# [Exercise task]
Reproduce every line of the listing below without any changes, leaving out the pictures.

--------------------------------------------------

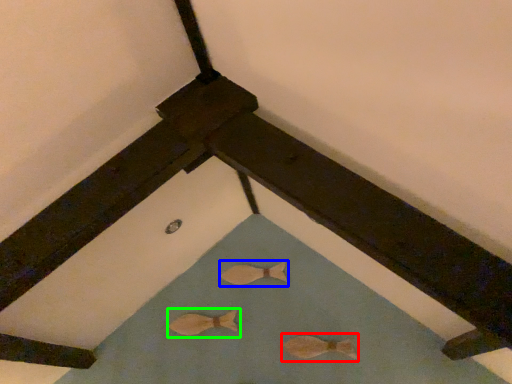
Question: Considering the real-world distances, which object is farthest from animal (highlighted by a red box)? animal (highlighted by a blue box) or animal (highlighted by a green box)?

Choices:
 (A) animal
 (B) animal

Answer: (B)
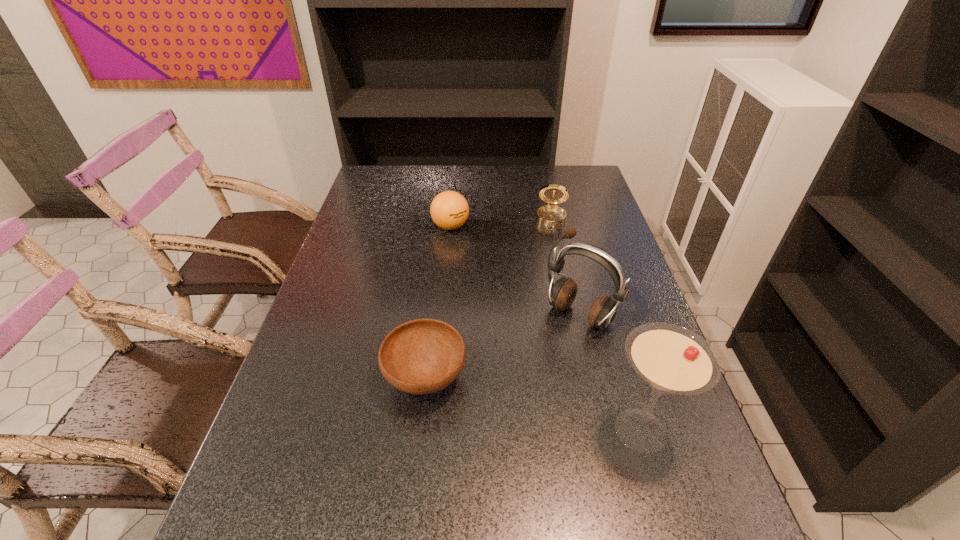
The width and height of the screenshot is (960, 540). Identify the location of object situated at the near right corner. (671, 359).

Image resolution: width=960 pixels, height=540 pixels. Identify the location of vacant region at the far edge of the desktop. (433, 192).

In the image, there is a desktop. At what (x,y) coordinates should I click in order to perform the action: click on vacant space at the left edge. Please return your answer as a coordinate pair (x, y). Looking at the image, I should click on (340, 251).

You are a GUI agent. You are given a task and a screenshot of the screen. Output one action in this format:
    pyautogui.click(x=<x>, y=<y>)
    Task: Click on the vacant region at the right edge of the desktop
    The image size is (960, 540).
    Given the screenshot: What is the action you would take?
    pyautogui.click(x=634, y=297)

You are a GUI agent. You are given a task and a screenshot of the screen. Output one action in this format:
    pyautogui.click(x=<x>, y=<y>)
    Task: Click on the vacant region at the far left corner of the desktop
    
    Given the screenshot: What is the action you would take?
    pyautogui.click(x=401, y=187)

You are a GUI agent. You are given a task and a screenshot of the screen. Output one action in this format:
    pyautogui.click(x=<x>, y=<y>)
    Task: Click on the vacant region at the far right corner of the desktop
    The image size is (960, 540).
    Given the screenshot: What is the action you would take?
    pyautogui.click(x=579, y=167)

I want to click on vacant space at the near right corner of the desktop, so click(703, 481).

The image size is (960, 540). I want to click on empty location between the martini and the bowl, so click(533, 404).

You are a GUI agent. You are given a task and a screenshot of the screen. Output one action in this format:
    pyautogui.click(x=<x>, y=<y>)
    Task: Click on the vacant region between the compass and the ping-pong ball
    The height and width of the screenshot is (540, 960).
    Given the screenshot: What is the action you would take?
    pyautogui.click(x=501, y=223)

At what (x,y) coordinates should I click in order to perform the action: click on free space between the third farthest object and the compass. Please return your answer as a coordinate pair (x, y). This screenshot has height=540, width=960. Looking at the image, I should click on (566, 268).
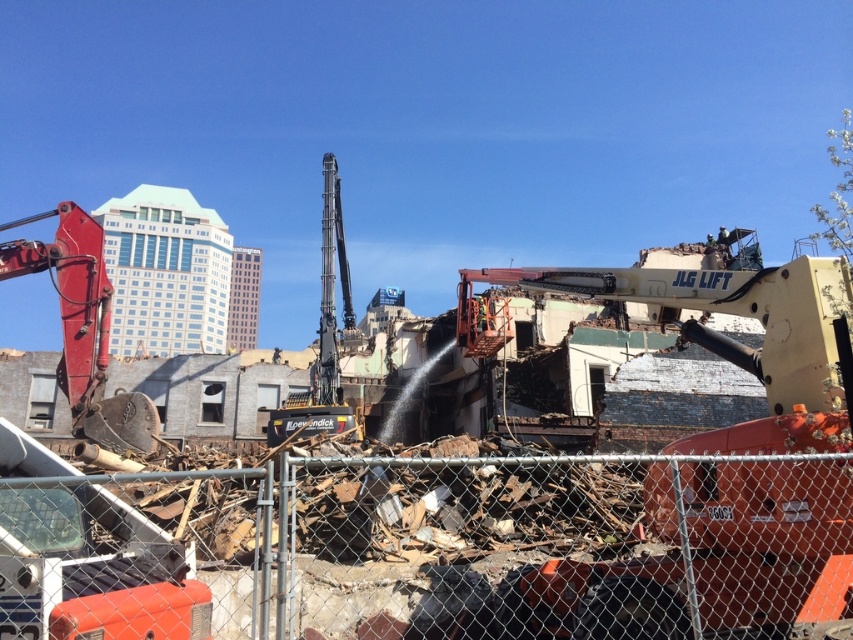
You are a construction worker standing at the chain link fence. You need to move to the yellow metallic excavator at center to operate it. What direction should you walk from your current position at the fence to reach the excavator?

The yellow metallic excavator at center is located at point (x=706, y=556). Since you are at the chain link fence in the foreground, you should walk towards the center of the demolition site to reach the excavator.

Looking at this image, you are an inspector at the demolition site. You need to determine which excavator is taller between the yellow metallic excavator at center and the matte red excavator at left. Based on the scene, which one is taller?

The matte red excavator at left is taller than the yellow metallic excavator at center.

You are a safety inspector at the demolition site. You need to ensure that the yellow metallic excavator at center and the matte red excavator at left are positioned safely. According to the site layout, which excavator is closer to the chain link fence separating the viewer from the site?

--------------------------------------------------

# [Worked answer]
Question: Considering the real-world distances, which object is farthest from animal (highlighted by a red box)? animal (highlighted by a blue box) or animal (highlighted by a green box)?

Choices:
 (A) animal
 (B) animal

Answer: (B)
The width and height of the screenshot is (960, 540). Identify the location of object situated at the near right corner. (671, 359).

Image resolution: width=960 pixels, height=540 pixels. Identify the location of vacant region at the far edge of the desktop. (433, 192).

In the image, there is a desktop. At what (x,y) coordinates should I click in order to perform the action: click on vacant space at the left edge. Please return your answer as a coordinate pair (x, y). Looking at the image, I should click on (340, 251).

You are a GUI agent. You are given a task and a screenshot of the screen. Output one action in this format:
    pyautogui.click(x=<x>, y=<y>)
    Task: Click on the vacant region at the right edge of the desktop
    The image size is (960, 540).
    Given the screenshot: What is the action you would take?
    pyautogui.click(x=634, y=297)

You are a GUI agent. You are given a task and a screenshot of the screen. Output one action in this format:
    pyautogui.click(x=<x>, y=<y>)
    Task: Click on the vacant region at the far left corner of the desktop
    
    Given the screenshot: What is the action you would take?
    pyautogui.click(x=401, y=187)

You are a GUI agent. You are given a task and a screenshot of the screen. Output one action in this format:
    pyautogui.click(x=<x>, y=<y>)
    Task: Click on the vacant region at the far right corner of the desktop
    The image size is (960, 540).
    Given the screenshot: What is the action you would take?
    pyautogui.click(x=579, y=167)

I want to click on vacant space at the near right corner of the desktop, so click(703, 481).

The image size is (960, 540). I want to click on empty location between the martini and the bowl, so click(533, 404).

You are a GUI agent. You are given a task and a screenshot of the screen. Output one action in this format:
    pyautogui.click(x=<x>, y=<y>)
    Task: Click on the vacant region between the compass and the ping-pong ball
    The height and width of the screenshot is (540, 960).
    Given the screenshot: What is the action you would take?
    pyautogui.click(x=501, y=223)

At what (x,y) coordinates should I click in order to perform the action: click on free space between the third farthest object and the compass. Please return your answer as a coordinate pair (x, y). This screenshot has height=540, width=960. Looking at the image, I should click on (566, 268).
You are a construction worker standing at the chain link fence. You need to move to the yellow metallic excavator at center to operate it. What direction should you walk from your current position at the fence to reach the excavator?

The yellow metallic excavator at center is located at point (x=706, y=556). Since you are at the chain link fence in the foreground, you should walk towards the center of the demolition site to reach the excavator.

Looking at this image, you are an inspector at the demolition site. You need to determine which excavator is taller between the yellow metallic excavator at center and the matte red excavator at left. Based on the scene, which one is taller?

The matte red excavator at left is taller than the yellow metallic excavator at center.

You are a safety inspector at the demolition site. You need to ensure that the yellow metallic excavator at center and the matte red excavator at left are positioned safely. According to the site layout, which excavator is closer to the chain link fence separating the viewer from the site?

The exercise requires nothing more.